**Task prompt**
Take the entries that follow and return exactly the lines from the one holding "type=added; after=rodillo (turquesa);" through the one holding "type=moved; before=tabla de cortar (verde);", both included. Nothing else is needed.

**Material for this exercise**

- - -

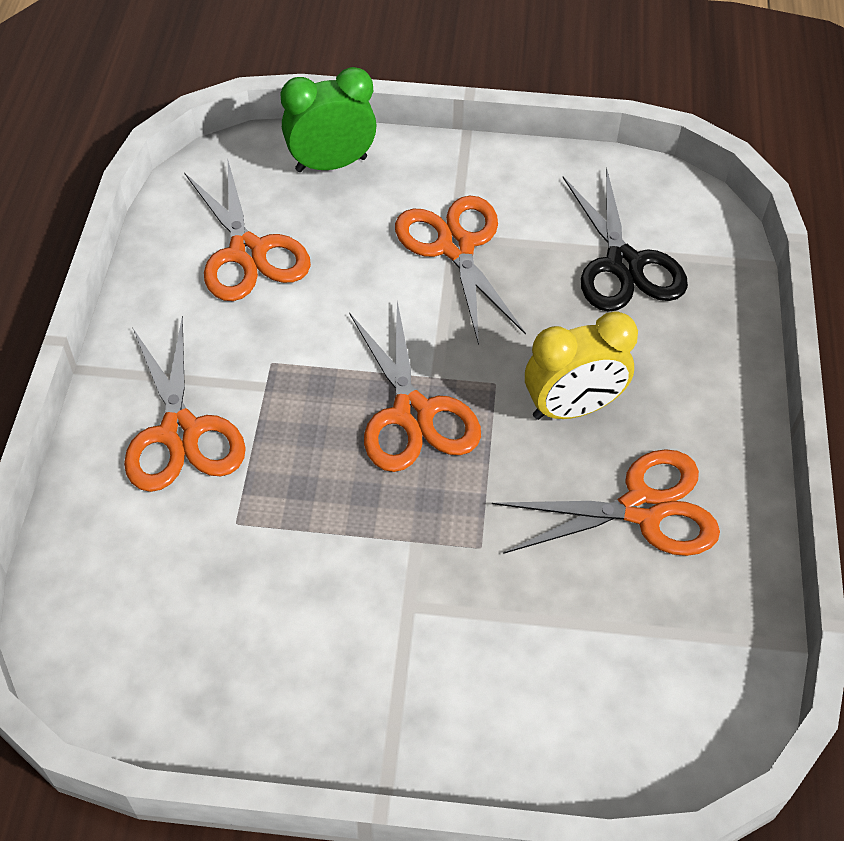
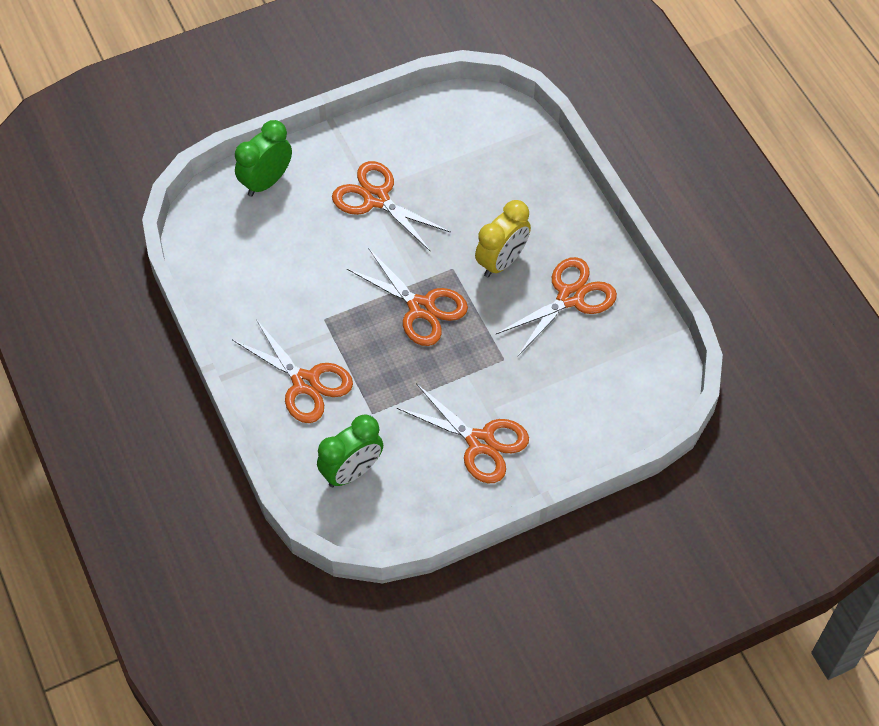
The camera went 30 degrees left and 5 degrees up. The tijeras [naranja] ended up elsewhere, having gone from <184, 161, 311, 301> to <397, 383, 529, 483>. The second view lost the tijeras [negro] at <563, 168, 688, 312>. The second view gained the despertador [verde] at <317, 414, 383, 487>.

- - -

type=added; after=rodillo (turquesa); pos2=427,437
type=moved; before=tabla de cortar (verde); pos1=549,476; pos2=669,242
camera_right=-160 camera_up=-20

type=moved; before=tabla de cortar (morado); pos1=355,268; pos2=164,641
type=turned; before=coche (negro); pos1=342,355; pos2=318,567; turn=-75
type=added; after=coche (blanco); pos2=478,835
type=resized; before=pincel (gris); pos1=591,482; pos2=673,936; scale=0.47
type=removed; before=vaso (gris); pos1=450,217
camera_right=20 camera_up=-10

- - -

**Result of this task**
type=added; after=rodillo (turquesa); pos2=427,437
type=moved; before=tabla de cortar (verde); pos1=549,476; pos2=669,242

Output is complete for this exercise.